[EXERCISE AIM]: In the material below, identify each line bearing the word "guvisovin". Reproduce those lines.

___ EXERCISE DATA

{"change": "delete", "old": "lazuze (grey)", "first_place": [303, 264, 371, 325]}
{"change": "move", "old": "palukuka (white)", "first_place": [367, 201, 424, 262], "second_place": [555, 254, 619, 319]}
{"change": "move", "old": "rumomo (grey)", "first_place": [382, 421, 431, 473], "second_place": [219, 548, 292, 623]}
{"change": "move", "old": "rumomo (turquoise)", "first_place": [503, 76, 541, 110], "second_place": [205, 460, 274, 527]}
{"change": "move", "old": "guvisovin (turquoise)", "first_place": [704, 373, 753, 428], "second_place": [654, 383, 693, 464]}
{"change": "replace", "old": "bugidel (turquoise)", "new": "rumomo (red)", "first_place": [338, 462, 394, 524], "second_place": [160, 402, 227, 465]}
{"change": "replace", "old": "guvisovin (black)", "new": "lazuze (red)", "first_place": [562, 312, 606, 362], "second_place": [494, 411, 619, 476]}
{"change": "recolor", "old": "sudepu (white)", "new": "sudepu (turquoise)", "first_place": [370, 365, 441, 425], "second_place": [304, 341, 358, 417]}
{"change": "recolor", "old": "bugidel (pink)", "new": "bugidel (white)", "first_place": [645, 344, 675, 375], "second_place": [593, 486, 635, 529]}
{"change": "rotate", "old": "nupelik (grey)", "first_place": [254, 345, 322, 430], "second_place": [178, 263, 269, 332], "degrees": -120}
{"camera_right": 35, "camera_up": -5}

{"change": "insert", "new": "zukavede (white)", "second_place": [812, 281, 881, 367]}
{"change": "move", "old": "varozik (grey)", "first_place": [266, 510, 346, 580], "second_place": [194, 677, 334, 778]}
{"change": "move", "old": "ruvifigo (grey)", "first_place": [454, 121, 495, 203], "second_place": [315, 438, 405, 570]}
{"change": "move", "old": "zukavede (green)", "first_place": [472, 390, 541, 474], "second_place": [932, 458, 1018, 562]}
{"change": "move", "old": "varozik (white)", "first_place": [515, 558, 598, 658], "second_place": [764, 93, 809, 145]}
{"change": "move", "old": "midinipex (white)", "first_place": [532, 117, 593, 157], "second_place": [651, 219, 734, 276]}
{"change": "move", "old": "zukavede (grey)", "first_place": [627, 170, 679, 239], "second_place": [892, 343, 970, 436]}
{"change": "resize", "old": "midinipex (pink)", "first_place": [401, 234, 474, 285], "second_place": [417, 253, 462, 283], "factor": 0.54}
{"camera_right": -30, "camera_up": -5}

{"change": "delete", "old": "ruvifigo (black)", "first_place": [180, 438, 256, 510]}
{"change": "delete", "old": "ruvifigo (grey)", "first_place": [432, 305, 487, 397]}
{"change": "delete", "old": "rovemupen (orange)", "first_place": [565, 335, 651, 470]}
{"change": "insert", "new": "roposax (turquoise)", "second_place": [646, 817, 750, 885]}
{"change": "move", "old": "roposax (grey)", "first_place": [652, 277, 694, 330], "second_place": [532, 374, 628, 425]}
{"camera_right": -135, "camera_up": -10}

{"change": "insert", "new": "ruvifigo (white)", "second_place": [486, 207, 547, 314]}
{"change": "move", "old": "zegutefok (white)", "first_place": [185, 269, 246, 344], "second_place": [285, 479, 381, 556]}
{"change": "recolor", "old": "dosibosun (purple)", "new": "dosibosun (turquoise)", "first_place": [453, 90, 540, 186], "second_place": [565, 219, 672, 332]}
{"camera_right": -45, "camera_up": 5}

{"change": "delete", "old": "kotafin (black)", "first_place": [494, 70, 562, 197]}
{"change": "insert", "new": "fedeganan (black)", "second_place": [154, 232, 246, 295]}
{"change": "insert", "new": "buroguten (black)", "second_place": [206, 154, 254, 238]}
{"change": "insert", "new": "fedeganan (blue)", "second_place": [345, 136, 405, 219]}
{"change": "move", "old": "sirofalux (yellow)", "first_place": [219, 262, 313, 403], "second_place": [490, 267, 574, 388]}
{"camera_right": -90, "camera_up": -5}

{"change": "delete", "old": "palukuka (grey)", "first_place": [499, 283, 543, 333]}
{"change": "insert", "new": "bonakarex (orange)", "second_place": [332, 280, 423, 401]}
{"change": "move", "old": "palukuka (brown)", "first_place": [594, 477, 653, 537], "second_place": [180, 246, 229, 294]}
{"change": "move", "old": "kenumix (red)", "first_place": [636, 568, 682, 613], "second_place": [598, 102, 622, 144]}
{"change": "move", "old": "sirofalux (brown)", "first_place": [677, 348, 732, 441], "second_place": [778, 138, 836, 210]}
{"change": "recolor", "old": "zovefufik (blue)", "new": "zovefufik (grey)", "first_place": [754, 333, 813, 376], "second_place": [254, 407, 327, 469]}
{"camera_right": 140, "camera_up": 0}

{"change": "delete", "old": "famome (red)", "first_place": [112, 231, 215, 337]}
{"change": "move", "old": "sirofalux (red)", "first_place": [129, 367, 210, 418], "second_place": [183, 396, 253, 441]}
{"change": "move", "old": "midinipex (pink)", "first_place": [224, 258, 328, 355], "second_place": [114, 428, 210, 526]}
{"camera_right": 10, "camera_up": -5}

______

[RESPONSE AREA]:
{"change": "move", "old": "guvisovin (turquoise)", "first_place": [704, 373, 753, 428], "second_place": [654, 383, 693, 464]}
{"change": "replace", "old": "guvisovin (black)", "new": "lazuze (red)", "first_place": [562, 312, 606, 362], "second_place": [494, 411, 619, 476]}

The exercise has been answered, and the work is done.